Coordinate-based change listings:
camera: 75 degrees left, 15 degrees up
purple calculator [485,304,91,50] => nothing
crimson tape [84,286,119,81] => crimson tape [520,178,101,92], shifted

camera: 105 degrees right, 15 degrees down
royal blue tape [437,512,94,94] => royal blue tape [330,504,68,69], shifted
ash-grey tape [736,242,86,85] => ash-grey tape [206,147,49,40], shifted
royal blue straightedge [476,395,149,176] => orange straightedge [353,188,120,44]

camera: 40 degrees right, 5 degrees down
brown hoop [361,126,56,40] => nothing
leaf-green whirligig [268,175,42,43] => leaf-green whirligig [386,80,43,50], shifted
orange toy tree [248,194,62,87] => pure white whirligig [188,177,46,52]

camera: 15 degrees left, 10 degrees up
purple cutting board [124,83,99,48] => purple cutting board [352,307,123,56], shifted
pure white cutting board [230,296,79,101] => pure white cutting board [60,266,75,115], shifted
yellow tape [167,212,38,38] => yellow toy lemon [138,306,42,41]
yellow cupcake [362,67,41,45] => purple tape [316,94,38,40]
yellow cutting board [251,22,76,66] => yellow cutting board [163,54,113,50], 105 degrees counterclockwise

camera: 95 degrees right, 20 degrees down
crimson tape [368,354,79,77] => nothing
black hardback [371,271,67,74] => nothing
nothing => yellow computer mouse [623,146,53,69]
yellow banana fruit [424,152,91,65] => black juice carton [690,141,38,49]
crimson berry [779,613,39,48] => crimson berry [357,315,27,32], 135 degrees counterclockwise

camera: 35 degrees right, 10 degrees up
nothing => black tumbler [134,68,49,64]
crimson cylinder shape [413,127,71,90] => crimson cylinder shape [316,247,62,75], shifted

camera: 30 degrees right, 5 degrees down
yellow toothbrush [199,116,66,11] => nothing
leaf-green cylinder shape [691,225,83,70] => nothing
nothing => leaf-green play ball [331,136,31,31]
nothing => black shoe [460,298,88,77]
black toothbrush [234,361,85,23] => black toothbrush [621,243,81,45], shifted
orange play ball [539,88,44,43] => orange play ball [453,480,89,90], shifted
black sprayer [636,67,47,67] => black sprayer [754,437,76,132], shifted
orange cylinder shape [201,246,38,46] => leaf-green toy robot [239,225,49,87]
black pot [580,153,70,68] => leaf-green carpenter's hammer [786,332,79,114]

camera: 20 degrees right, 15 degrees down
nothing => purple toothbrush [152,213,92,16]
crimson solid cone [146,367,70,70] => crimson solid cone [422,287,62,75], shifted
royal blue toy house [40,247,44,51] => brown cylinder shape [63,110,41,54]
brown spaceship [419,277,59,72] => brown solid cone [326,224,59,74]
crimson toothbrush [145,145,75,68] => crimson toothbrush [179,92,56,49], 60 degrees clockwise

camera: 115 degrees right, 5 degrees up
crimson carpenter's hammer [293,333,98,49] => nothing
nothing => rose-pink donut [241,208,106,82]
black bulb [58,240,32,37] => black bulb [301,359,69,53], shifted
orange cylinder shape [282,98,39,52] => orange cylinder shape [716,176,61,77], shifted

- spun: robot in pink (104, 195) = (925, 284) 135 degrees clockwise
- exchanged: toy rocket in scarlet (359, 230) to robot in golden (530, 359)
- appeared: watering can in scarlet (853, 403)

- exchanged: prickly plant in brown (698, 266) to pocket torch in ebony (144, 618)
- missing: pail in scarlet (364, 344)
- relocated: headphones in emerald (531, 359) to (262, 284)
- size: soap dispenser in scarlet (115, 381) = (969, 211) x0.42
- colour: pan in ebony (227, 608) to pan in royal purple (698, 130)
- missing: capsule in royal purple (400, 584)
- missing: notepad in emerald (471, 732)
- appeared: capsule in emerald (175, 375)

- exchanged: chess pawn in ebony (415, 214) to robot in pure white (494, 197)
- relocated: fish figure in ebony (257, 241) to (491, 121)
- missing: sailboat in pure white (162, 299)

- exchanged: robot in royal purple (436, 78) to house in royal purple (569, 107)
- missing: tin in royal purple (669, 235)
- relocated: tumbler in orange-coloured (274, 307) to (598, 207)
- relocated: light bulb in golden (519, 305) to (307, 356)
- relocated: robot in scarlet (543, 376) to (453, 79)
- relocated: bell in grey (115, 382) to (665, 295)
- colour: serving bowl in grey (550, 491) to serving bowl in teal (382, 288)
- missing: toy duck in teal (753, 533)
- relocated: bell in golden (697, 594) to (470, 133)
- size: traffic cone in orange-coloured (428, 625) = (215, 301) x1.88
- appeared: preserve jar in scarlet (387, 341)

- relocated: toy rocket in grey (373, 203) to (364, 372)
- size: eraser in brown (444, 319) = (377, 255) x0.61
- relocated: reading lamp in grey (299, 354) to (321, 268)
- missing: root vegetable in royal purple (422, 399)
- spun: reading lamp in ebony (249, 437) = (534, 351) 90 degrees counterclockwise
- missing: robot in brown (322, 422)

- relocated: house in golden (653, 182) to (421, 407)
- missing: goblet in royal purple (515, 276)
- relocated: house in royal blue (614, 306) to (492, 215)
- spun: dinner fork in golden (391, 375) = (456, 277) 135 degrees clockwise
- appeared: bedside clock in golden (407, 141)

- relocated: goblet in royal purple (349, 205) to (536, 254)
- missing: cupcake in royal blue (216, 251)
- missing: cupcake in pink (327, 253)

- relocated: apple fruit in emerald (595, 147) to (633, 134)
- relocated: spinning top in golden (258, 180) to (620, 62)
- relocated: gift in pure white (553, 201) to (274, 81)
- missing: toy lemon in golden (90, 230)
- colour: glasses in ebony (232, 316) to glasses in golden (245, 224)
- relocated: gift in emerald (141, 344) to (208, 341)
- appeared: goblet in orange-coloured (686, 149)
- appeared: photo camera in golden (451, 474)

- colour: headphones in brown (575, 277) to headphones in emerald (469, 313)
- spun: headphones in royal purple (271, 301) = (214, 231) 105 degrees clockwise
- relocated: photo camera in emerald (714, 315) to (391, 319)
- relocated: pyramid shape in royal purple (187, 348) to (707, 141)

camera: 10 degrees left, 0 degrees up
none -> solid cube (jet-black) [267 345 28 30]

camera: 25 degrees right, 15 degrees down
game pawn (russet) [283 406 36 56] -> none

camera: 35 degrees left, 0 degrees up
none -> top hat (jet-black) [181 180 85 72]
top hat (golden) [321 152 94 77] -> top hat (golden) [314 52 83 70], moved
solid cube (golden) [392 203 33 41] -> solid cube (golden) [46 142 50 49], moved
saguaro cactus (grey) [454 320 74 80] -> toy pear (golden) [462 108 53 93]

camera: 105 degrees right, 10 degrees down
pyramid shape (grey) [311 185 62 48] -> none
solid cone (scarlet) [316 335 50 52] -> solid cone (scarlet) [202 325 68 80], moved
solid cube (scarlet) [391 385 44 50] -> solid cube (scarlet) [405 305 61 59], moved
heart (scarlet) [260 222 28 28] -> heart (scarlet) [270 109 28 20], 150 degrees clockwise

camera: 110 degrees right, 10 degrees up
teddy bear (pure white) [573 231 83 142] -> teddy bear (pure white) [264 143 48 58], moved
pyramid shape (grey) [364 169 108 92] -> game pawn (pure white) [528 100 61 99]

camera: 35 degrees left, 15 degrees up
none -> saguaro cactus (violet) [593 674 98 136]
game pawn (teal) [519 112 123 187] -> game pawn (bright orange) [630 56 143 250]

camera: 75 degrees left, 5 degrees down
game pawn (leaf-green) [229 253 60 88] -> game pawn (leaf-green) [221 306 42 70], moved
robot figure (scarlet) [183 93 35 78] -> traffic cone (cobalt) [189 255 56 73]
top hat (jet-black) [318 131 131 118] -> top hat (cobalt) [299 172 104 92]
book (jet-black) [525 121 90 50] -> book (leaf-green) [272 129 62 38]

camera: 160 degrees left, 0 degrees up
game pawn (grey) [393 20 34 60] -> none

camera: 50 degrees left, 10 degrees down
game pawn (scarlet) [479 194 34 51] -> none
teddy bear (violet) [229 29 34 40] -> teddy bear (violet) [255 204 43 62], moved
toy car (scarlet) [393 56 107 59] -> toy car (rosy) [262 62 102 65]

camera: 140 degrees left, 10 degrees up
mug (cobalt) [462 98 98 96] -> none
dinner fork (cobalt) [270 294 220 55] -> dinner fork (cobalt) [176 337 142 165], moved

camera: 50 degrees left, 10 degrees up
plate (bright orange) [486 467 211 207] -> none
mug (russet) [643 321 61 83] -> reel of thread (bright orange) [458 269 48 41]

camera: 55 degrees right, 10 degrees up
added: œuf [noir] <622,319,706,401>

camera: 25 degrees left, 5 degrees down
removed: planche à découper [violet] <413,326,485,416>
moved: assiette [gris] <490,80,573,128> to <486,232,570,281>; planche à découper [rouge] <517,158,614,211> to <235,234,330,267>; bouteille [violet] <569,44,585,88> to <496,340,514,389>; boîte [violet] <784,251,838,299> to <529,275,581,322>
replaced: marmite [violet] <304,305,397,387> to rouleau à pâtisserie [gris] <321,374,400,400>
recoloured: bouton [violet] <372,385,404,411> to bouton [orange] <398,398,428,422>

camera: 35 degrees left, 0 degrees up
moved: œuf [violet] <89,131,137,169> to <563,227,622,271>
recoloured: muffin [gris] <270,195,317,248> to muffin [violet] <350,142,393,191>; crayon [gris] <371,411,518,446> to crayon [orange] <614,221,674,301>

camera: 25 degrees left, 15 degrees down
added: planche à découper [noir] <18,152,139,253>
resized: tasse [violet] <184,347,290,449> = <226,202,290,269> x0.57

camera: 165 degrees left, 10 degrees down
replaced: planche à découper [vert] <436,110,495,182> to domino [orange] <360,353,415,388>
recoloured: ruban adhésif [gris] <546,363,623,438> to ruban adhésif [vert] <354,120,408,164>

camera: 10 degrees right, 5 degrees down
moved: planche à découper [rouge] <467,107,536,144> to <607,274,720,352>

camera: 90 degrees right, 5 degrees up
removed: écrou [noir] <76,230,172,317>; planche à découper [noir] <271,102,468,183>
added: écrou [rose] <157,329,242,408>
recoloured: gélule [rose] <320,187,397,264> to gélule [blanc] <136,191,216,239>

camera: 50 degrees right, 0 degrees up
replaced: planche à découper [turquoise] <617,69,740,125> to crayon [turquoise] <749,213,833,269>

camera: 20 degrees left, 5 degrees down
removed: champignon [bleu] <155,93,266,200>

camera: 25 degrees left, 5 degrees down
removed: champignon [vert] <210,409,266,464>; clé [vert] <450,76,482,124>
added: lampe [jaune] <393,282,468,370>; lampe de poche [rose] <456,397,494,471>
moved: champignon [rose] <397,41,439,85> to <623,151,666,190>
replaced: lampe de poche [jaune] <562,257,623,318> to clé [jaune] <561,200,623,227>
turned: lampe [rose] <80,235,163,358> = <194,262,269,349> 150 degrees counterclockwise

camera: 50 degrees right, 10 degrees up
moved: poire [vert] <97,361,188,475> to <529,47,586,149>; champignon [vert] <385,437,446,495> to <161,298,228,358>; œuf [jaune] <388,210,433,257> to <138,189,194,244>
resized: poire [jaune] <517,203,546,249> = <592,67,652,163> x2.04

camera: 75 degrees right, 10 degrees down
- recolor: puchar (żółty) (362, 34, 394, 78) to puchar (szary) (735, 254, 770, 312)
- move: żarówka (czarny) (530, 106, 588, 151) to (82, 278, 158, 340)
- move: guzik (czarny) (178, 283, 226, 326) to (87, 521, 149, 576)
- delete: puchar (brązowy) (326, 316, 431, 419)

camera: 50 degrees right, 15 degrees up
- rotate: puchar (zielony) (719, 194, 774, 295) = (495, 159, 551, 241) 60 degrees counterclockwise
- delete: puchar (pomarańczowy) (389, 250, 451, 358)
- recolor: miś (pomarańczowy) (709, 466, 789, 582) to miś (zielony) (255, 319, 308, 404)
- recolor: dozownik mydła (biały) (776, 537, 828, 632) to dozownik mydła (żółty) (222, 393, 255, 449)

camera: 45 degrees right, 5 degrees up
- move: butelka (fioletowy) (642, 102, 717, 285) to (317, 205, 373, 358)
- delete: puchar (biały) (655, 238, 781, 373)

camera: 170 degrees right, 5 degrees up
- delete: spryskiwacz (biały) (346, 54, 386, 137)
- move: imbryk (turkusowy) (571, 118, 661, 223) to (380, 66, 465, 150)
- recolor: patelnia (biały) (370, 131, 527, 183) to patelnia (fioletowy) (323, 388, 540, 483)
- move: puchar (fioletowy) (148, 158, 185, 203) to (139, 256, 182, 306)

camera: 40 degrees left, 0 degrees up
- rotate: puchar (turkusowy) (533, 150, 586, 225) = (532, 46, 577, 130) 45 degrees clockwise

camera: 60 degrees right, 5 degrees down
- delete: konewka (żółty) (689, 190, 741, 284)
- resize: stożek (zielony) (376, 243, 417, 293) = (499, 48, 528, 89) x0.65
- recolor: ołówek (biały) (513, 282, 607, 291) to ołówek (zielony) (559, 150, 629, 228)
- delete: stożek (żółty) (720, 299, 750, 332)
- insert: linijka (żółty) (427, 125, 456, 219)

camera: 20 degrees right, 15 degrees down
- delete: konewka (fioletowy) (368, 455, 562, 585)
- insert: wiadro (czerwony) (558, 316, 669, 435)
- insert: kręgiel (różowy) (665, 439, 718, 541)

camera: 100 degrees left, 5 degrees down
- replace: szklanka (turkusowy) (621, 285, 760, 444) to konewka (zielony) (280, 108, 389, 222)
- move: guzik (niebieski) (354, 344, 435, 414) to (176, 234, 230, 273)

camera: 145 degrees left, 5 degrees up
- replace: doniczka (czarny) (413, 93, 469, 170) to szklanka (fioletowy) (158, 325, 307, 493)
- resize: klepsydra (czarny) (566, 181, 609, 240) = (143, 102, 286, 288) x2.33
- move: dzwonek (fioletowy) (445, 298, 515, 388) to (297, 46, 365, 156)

• **PROBLEM DESCRIPTION**
In the answer, the lines from the first line of the data above through the line containing "camera: 40 degrees right, 5 degrees down" must appear exactly as written, with nothing else.

• **RESPONSE TO THIS EXERCISE**
camera: 75 degrees left, 15 degrees up
purple calculator [485,304,91,50] => nothing
crimson tape [84,286,119,81] => crimson tape [520,178,101,92], shifted

camera: 105 degrees right, 15 degrees down
royal blue tape [437,512,94,94] => royal blue tape [330,504,68,69], shifted
ash-grey tape [736,242,86,85] => ash-grey tape [206,147,49,40], shifted
royal blue straightedge [476,395,149,176] => orange straightedge [353,188,120,44]

camera: 40 degrees right, 5 degrees down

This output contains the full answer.